[Spatial object tracking data]
-- Opening Marker --

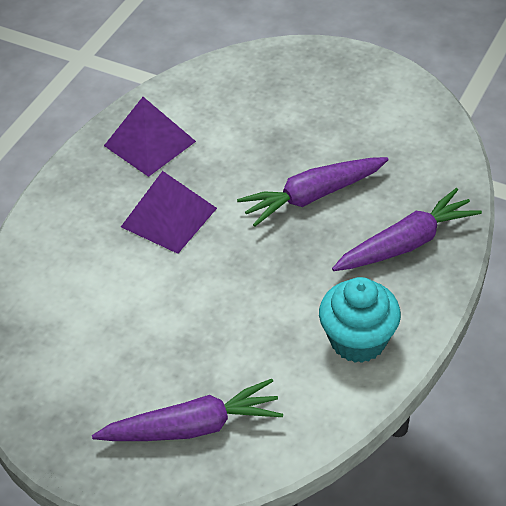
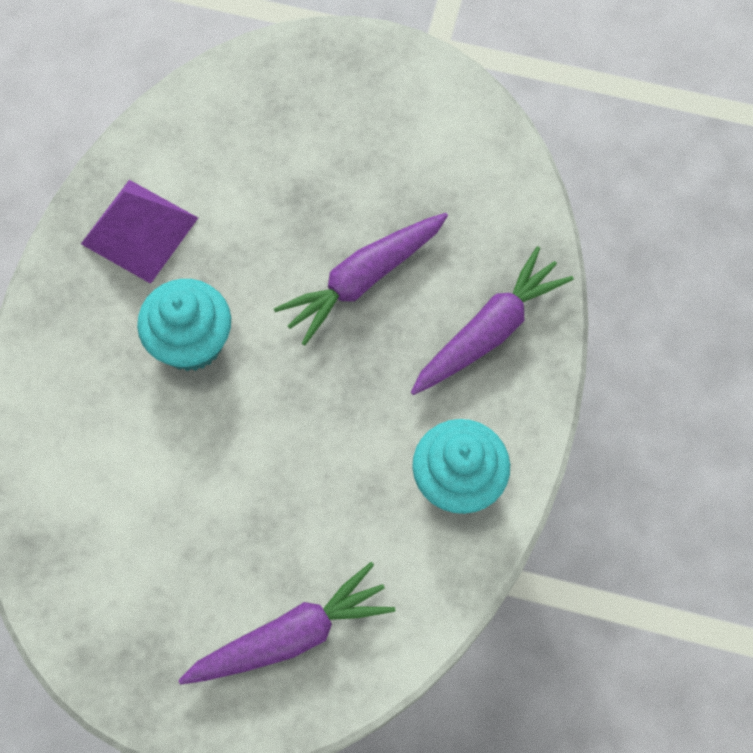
camera: 15 degrees left, 20 degrees up
purple pyramid [121,171,217,254] -> turquoise cupcake [137,279,231,371]

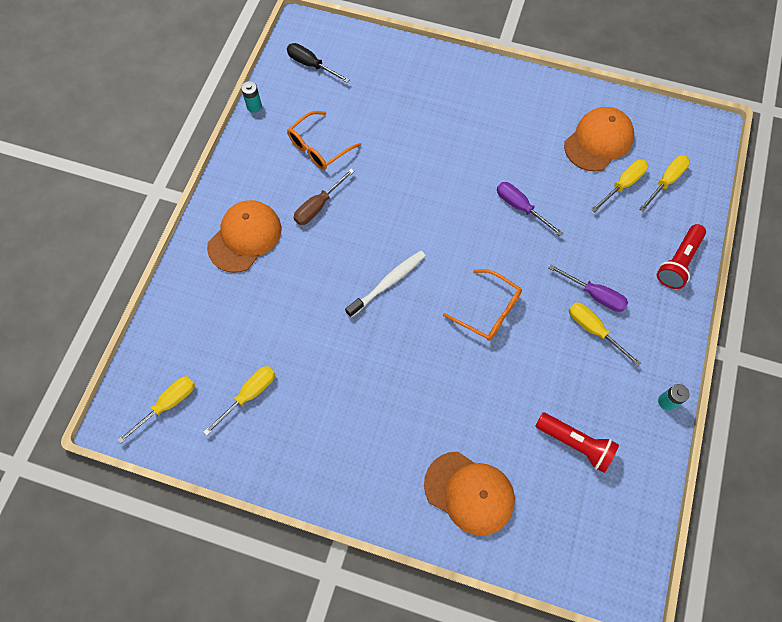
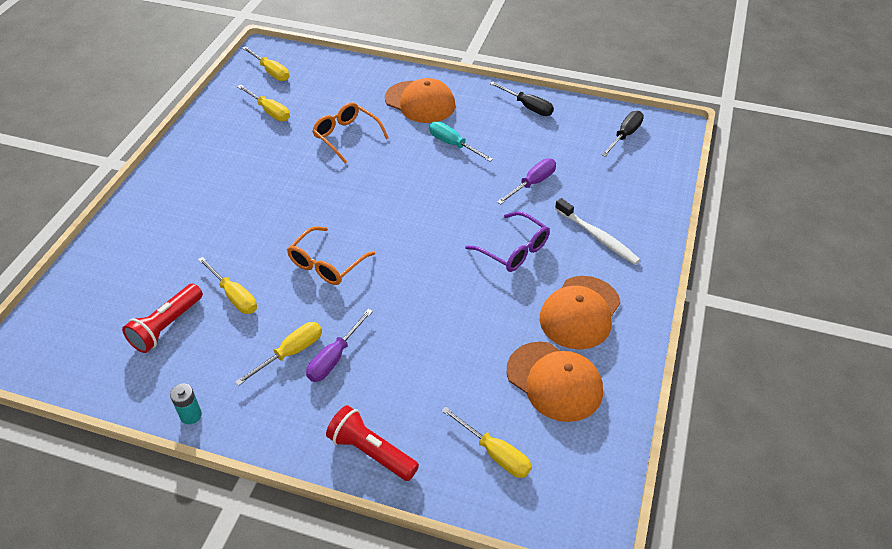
camera: 90 degrees right, 20 degrees down
turquoise battery [241,81,262,113] -> none
orange glasses [287,111,361,170] -> orange glasses moved to [312,102,389,163]
brown screwdriver [294,169,355,225] -> turquoise screwdriver [429,122,493,162]
white toothbrush [345,251,426,317] -> white toothbrush moved to [555,198,640,265]
orange cap [424,452,515,536] -> orange cap moved to [539,276,621,350]
purple screwdriver [497,182,563,236] -> purple screwdriver moved to [497,158,556,205]
yellow screwdriver [591,160,648,212] -> yellow screwdriver moved to [198,257,257,314]
none -> purple glasses [465,211,550,272]
none -> black screwdriver [490,81,554,116]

-- Closing Marker --

» To do
Output a verbatim copy of the entries and skip the pictures.

» The completed task
camera: 15 degrees left, 20 degrees up
purple pyramid [121,171,217,254] -> turquoise cupcake [137,279,231,371]

camera: 90 degrees right, 20 degrees down
turquoise battery [241,81,262,113] -> none
orange glasses [287,111,361,170] -> orange glasses moved to [312,102,389,163]
brown screwdriver [294,169,355,225] -> turquoise screwdriver [429,122,493,162]
white toothbrush [345,251,426,317] -> white toothbrush moved to [555,198,640,265]
orange cap [424,452,515,536] -> orange cap moved to [539,276,621,350]
purple screwdriver [497,182,563,236] -> purple screwdriver moved to [497,158,556,205]
yellow screwdriver [591,160,648,212] -> yellow screwdriver moved to [198,257,257,314]
none -> purple glasses [465,211,550,272]
none -> black screwdriver [490,81,554,116]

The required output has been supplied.